-- Input data follows --
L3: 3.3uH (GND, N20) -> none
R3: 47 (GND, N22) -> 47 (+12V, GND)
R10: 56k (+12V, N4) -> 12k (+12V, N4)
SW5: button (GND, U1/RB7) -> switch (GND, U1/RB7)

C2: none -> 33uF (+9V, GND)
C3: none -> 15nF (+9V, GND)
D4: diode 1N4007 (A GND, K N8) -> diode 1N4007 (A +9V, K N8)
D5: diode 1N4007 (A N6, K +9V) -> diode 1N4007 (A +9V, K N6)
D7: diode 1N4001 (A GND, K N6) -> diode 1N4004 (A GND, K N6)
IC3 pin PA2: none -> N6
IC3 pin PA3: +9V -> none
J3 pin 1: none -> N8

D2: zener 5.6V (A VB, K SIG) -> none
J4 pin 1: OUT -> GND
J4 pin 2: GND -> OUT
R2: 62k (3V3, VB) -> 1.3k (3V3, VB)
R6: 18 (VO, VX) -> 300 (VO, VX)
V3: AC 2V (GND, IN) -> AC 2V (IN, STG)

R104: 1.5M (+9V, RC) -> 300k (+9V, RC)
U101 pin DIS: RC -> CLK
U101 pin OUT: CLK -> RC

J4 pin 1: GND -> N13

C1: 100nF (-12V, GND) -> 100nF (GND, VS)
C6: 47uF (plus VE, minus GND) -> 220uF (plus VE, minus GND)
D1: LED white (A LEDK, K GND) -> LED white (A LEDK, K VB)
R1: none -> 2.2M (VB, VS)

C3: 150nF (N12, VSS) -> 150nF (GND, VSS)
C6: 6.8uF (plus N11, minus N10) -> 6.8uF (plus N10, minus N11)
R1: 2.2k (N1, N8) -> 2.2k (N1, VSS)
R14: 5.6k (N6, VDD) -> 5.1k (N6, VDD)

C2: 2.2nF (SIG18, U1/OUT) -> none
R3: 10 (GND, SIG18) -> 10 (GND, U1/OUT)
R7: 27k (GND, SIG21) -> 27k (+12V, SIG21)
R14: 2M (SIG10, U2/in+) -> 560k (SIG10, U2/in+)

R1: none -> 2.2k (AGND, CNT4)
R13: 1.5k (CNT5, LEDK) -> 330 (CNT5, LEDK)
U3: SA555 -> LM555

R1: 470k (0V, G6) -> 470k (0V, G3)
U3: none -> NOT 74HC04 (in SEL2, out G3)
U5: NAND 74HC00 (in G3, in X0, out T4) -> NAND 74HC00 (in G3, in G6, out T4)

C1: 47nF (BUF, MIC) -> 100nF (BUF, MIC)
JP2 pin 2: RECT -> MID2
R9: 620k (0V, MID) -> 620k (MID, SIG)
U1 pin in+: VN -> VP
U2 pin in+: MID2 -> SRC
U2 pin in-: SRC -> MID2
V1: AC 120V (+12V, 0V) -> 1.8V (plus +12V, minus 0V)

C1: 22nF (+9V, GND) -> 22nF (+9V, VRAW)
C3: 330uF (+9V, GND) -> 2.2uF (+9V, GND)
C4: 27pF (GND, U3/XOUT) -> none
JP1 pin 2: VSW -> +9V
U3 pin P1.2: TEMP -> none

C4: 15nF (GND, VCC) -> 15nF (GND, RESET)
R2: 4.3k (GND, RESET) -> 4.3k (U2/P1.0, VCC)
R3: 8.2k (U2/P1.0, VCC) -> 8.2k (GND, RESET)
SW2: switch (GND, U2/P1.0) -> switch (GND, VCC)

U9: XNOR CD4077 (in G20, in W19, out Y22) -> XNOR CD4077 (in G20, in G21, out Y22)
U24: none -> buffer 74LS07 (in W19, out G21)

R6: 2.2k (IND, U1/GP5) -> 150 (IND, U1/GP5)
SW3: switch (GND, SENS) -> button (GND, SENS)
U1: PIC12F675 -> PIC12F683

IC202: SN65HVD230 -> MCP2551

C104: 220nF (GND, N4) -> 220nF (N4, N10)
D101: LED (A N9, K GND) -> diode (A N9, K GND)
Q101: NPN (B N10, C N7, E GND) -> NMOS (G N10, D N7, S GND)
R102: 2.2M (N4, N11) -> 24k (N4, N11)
-- Input data concluded --
> The problem: Take the line that contains "D101: LED (A" and every line after it in the material above. Set those lines down exactly and nothing more.

> Written response:
D101: LED (A N9, K GND) -> diode (A N9, K GND)
Q101: NPN (B N10, C N7, E GND) -> NMOS (G N10, D N7, S GND)
R102: 2.2M (N4, N11) -> 24k (N4, N11)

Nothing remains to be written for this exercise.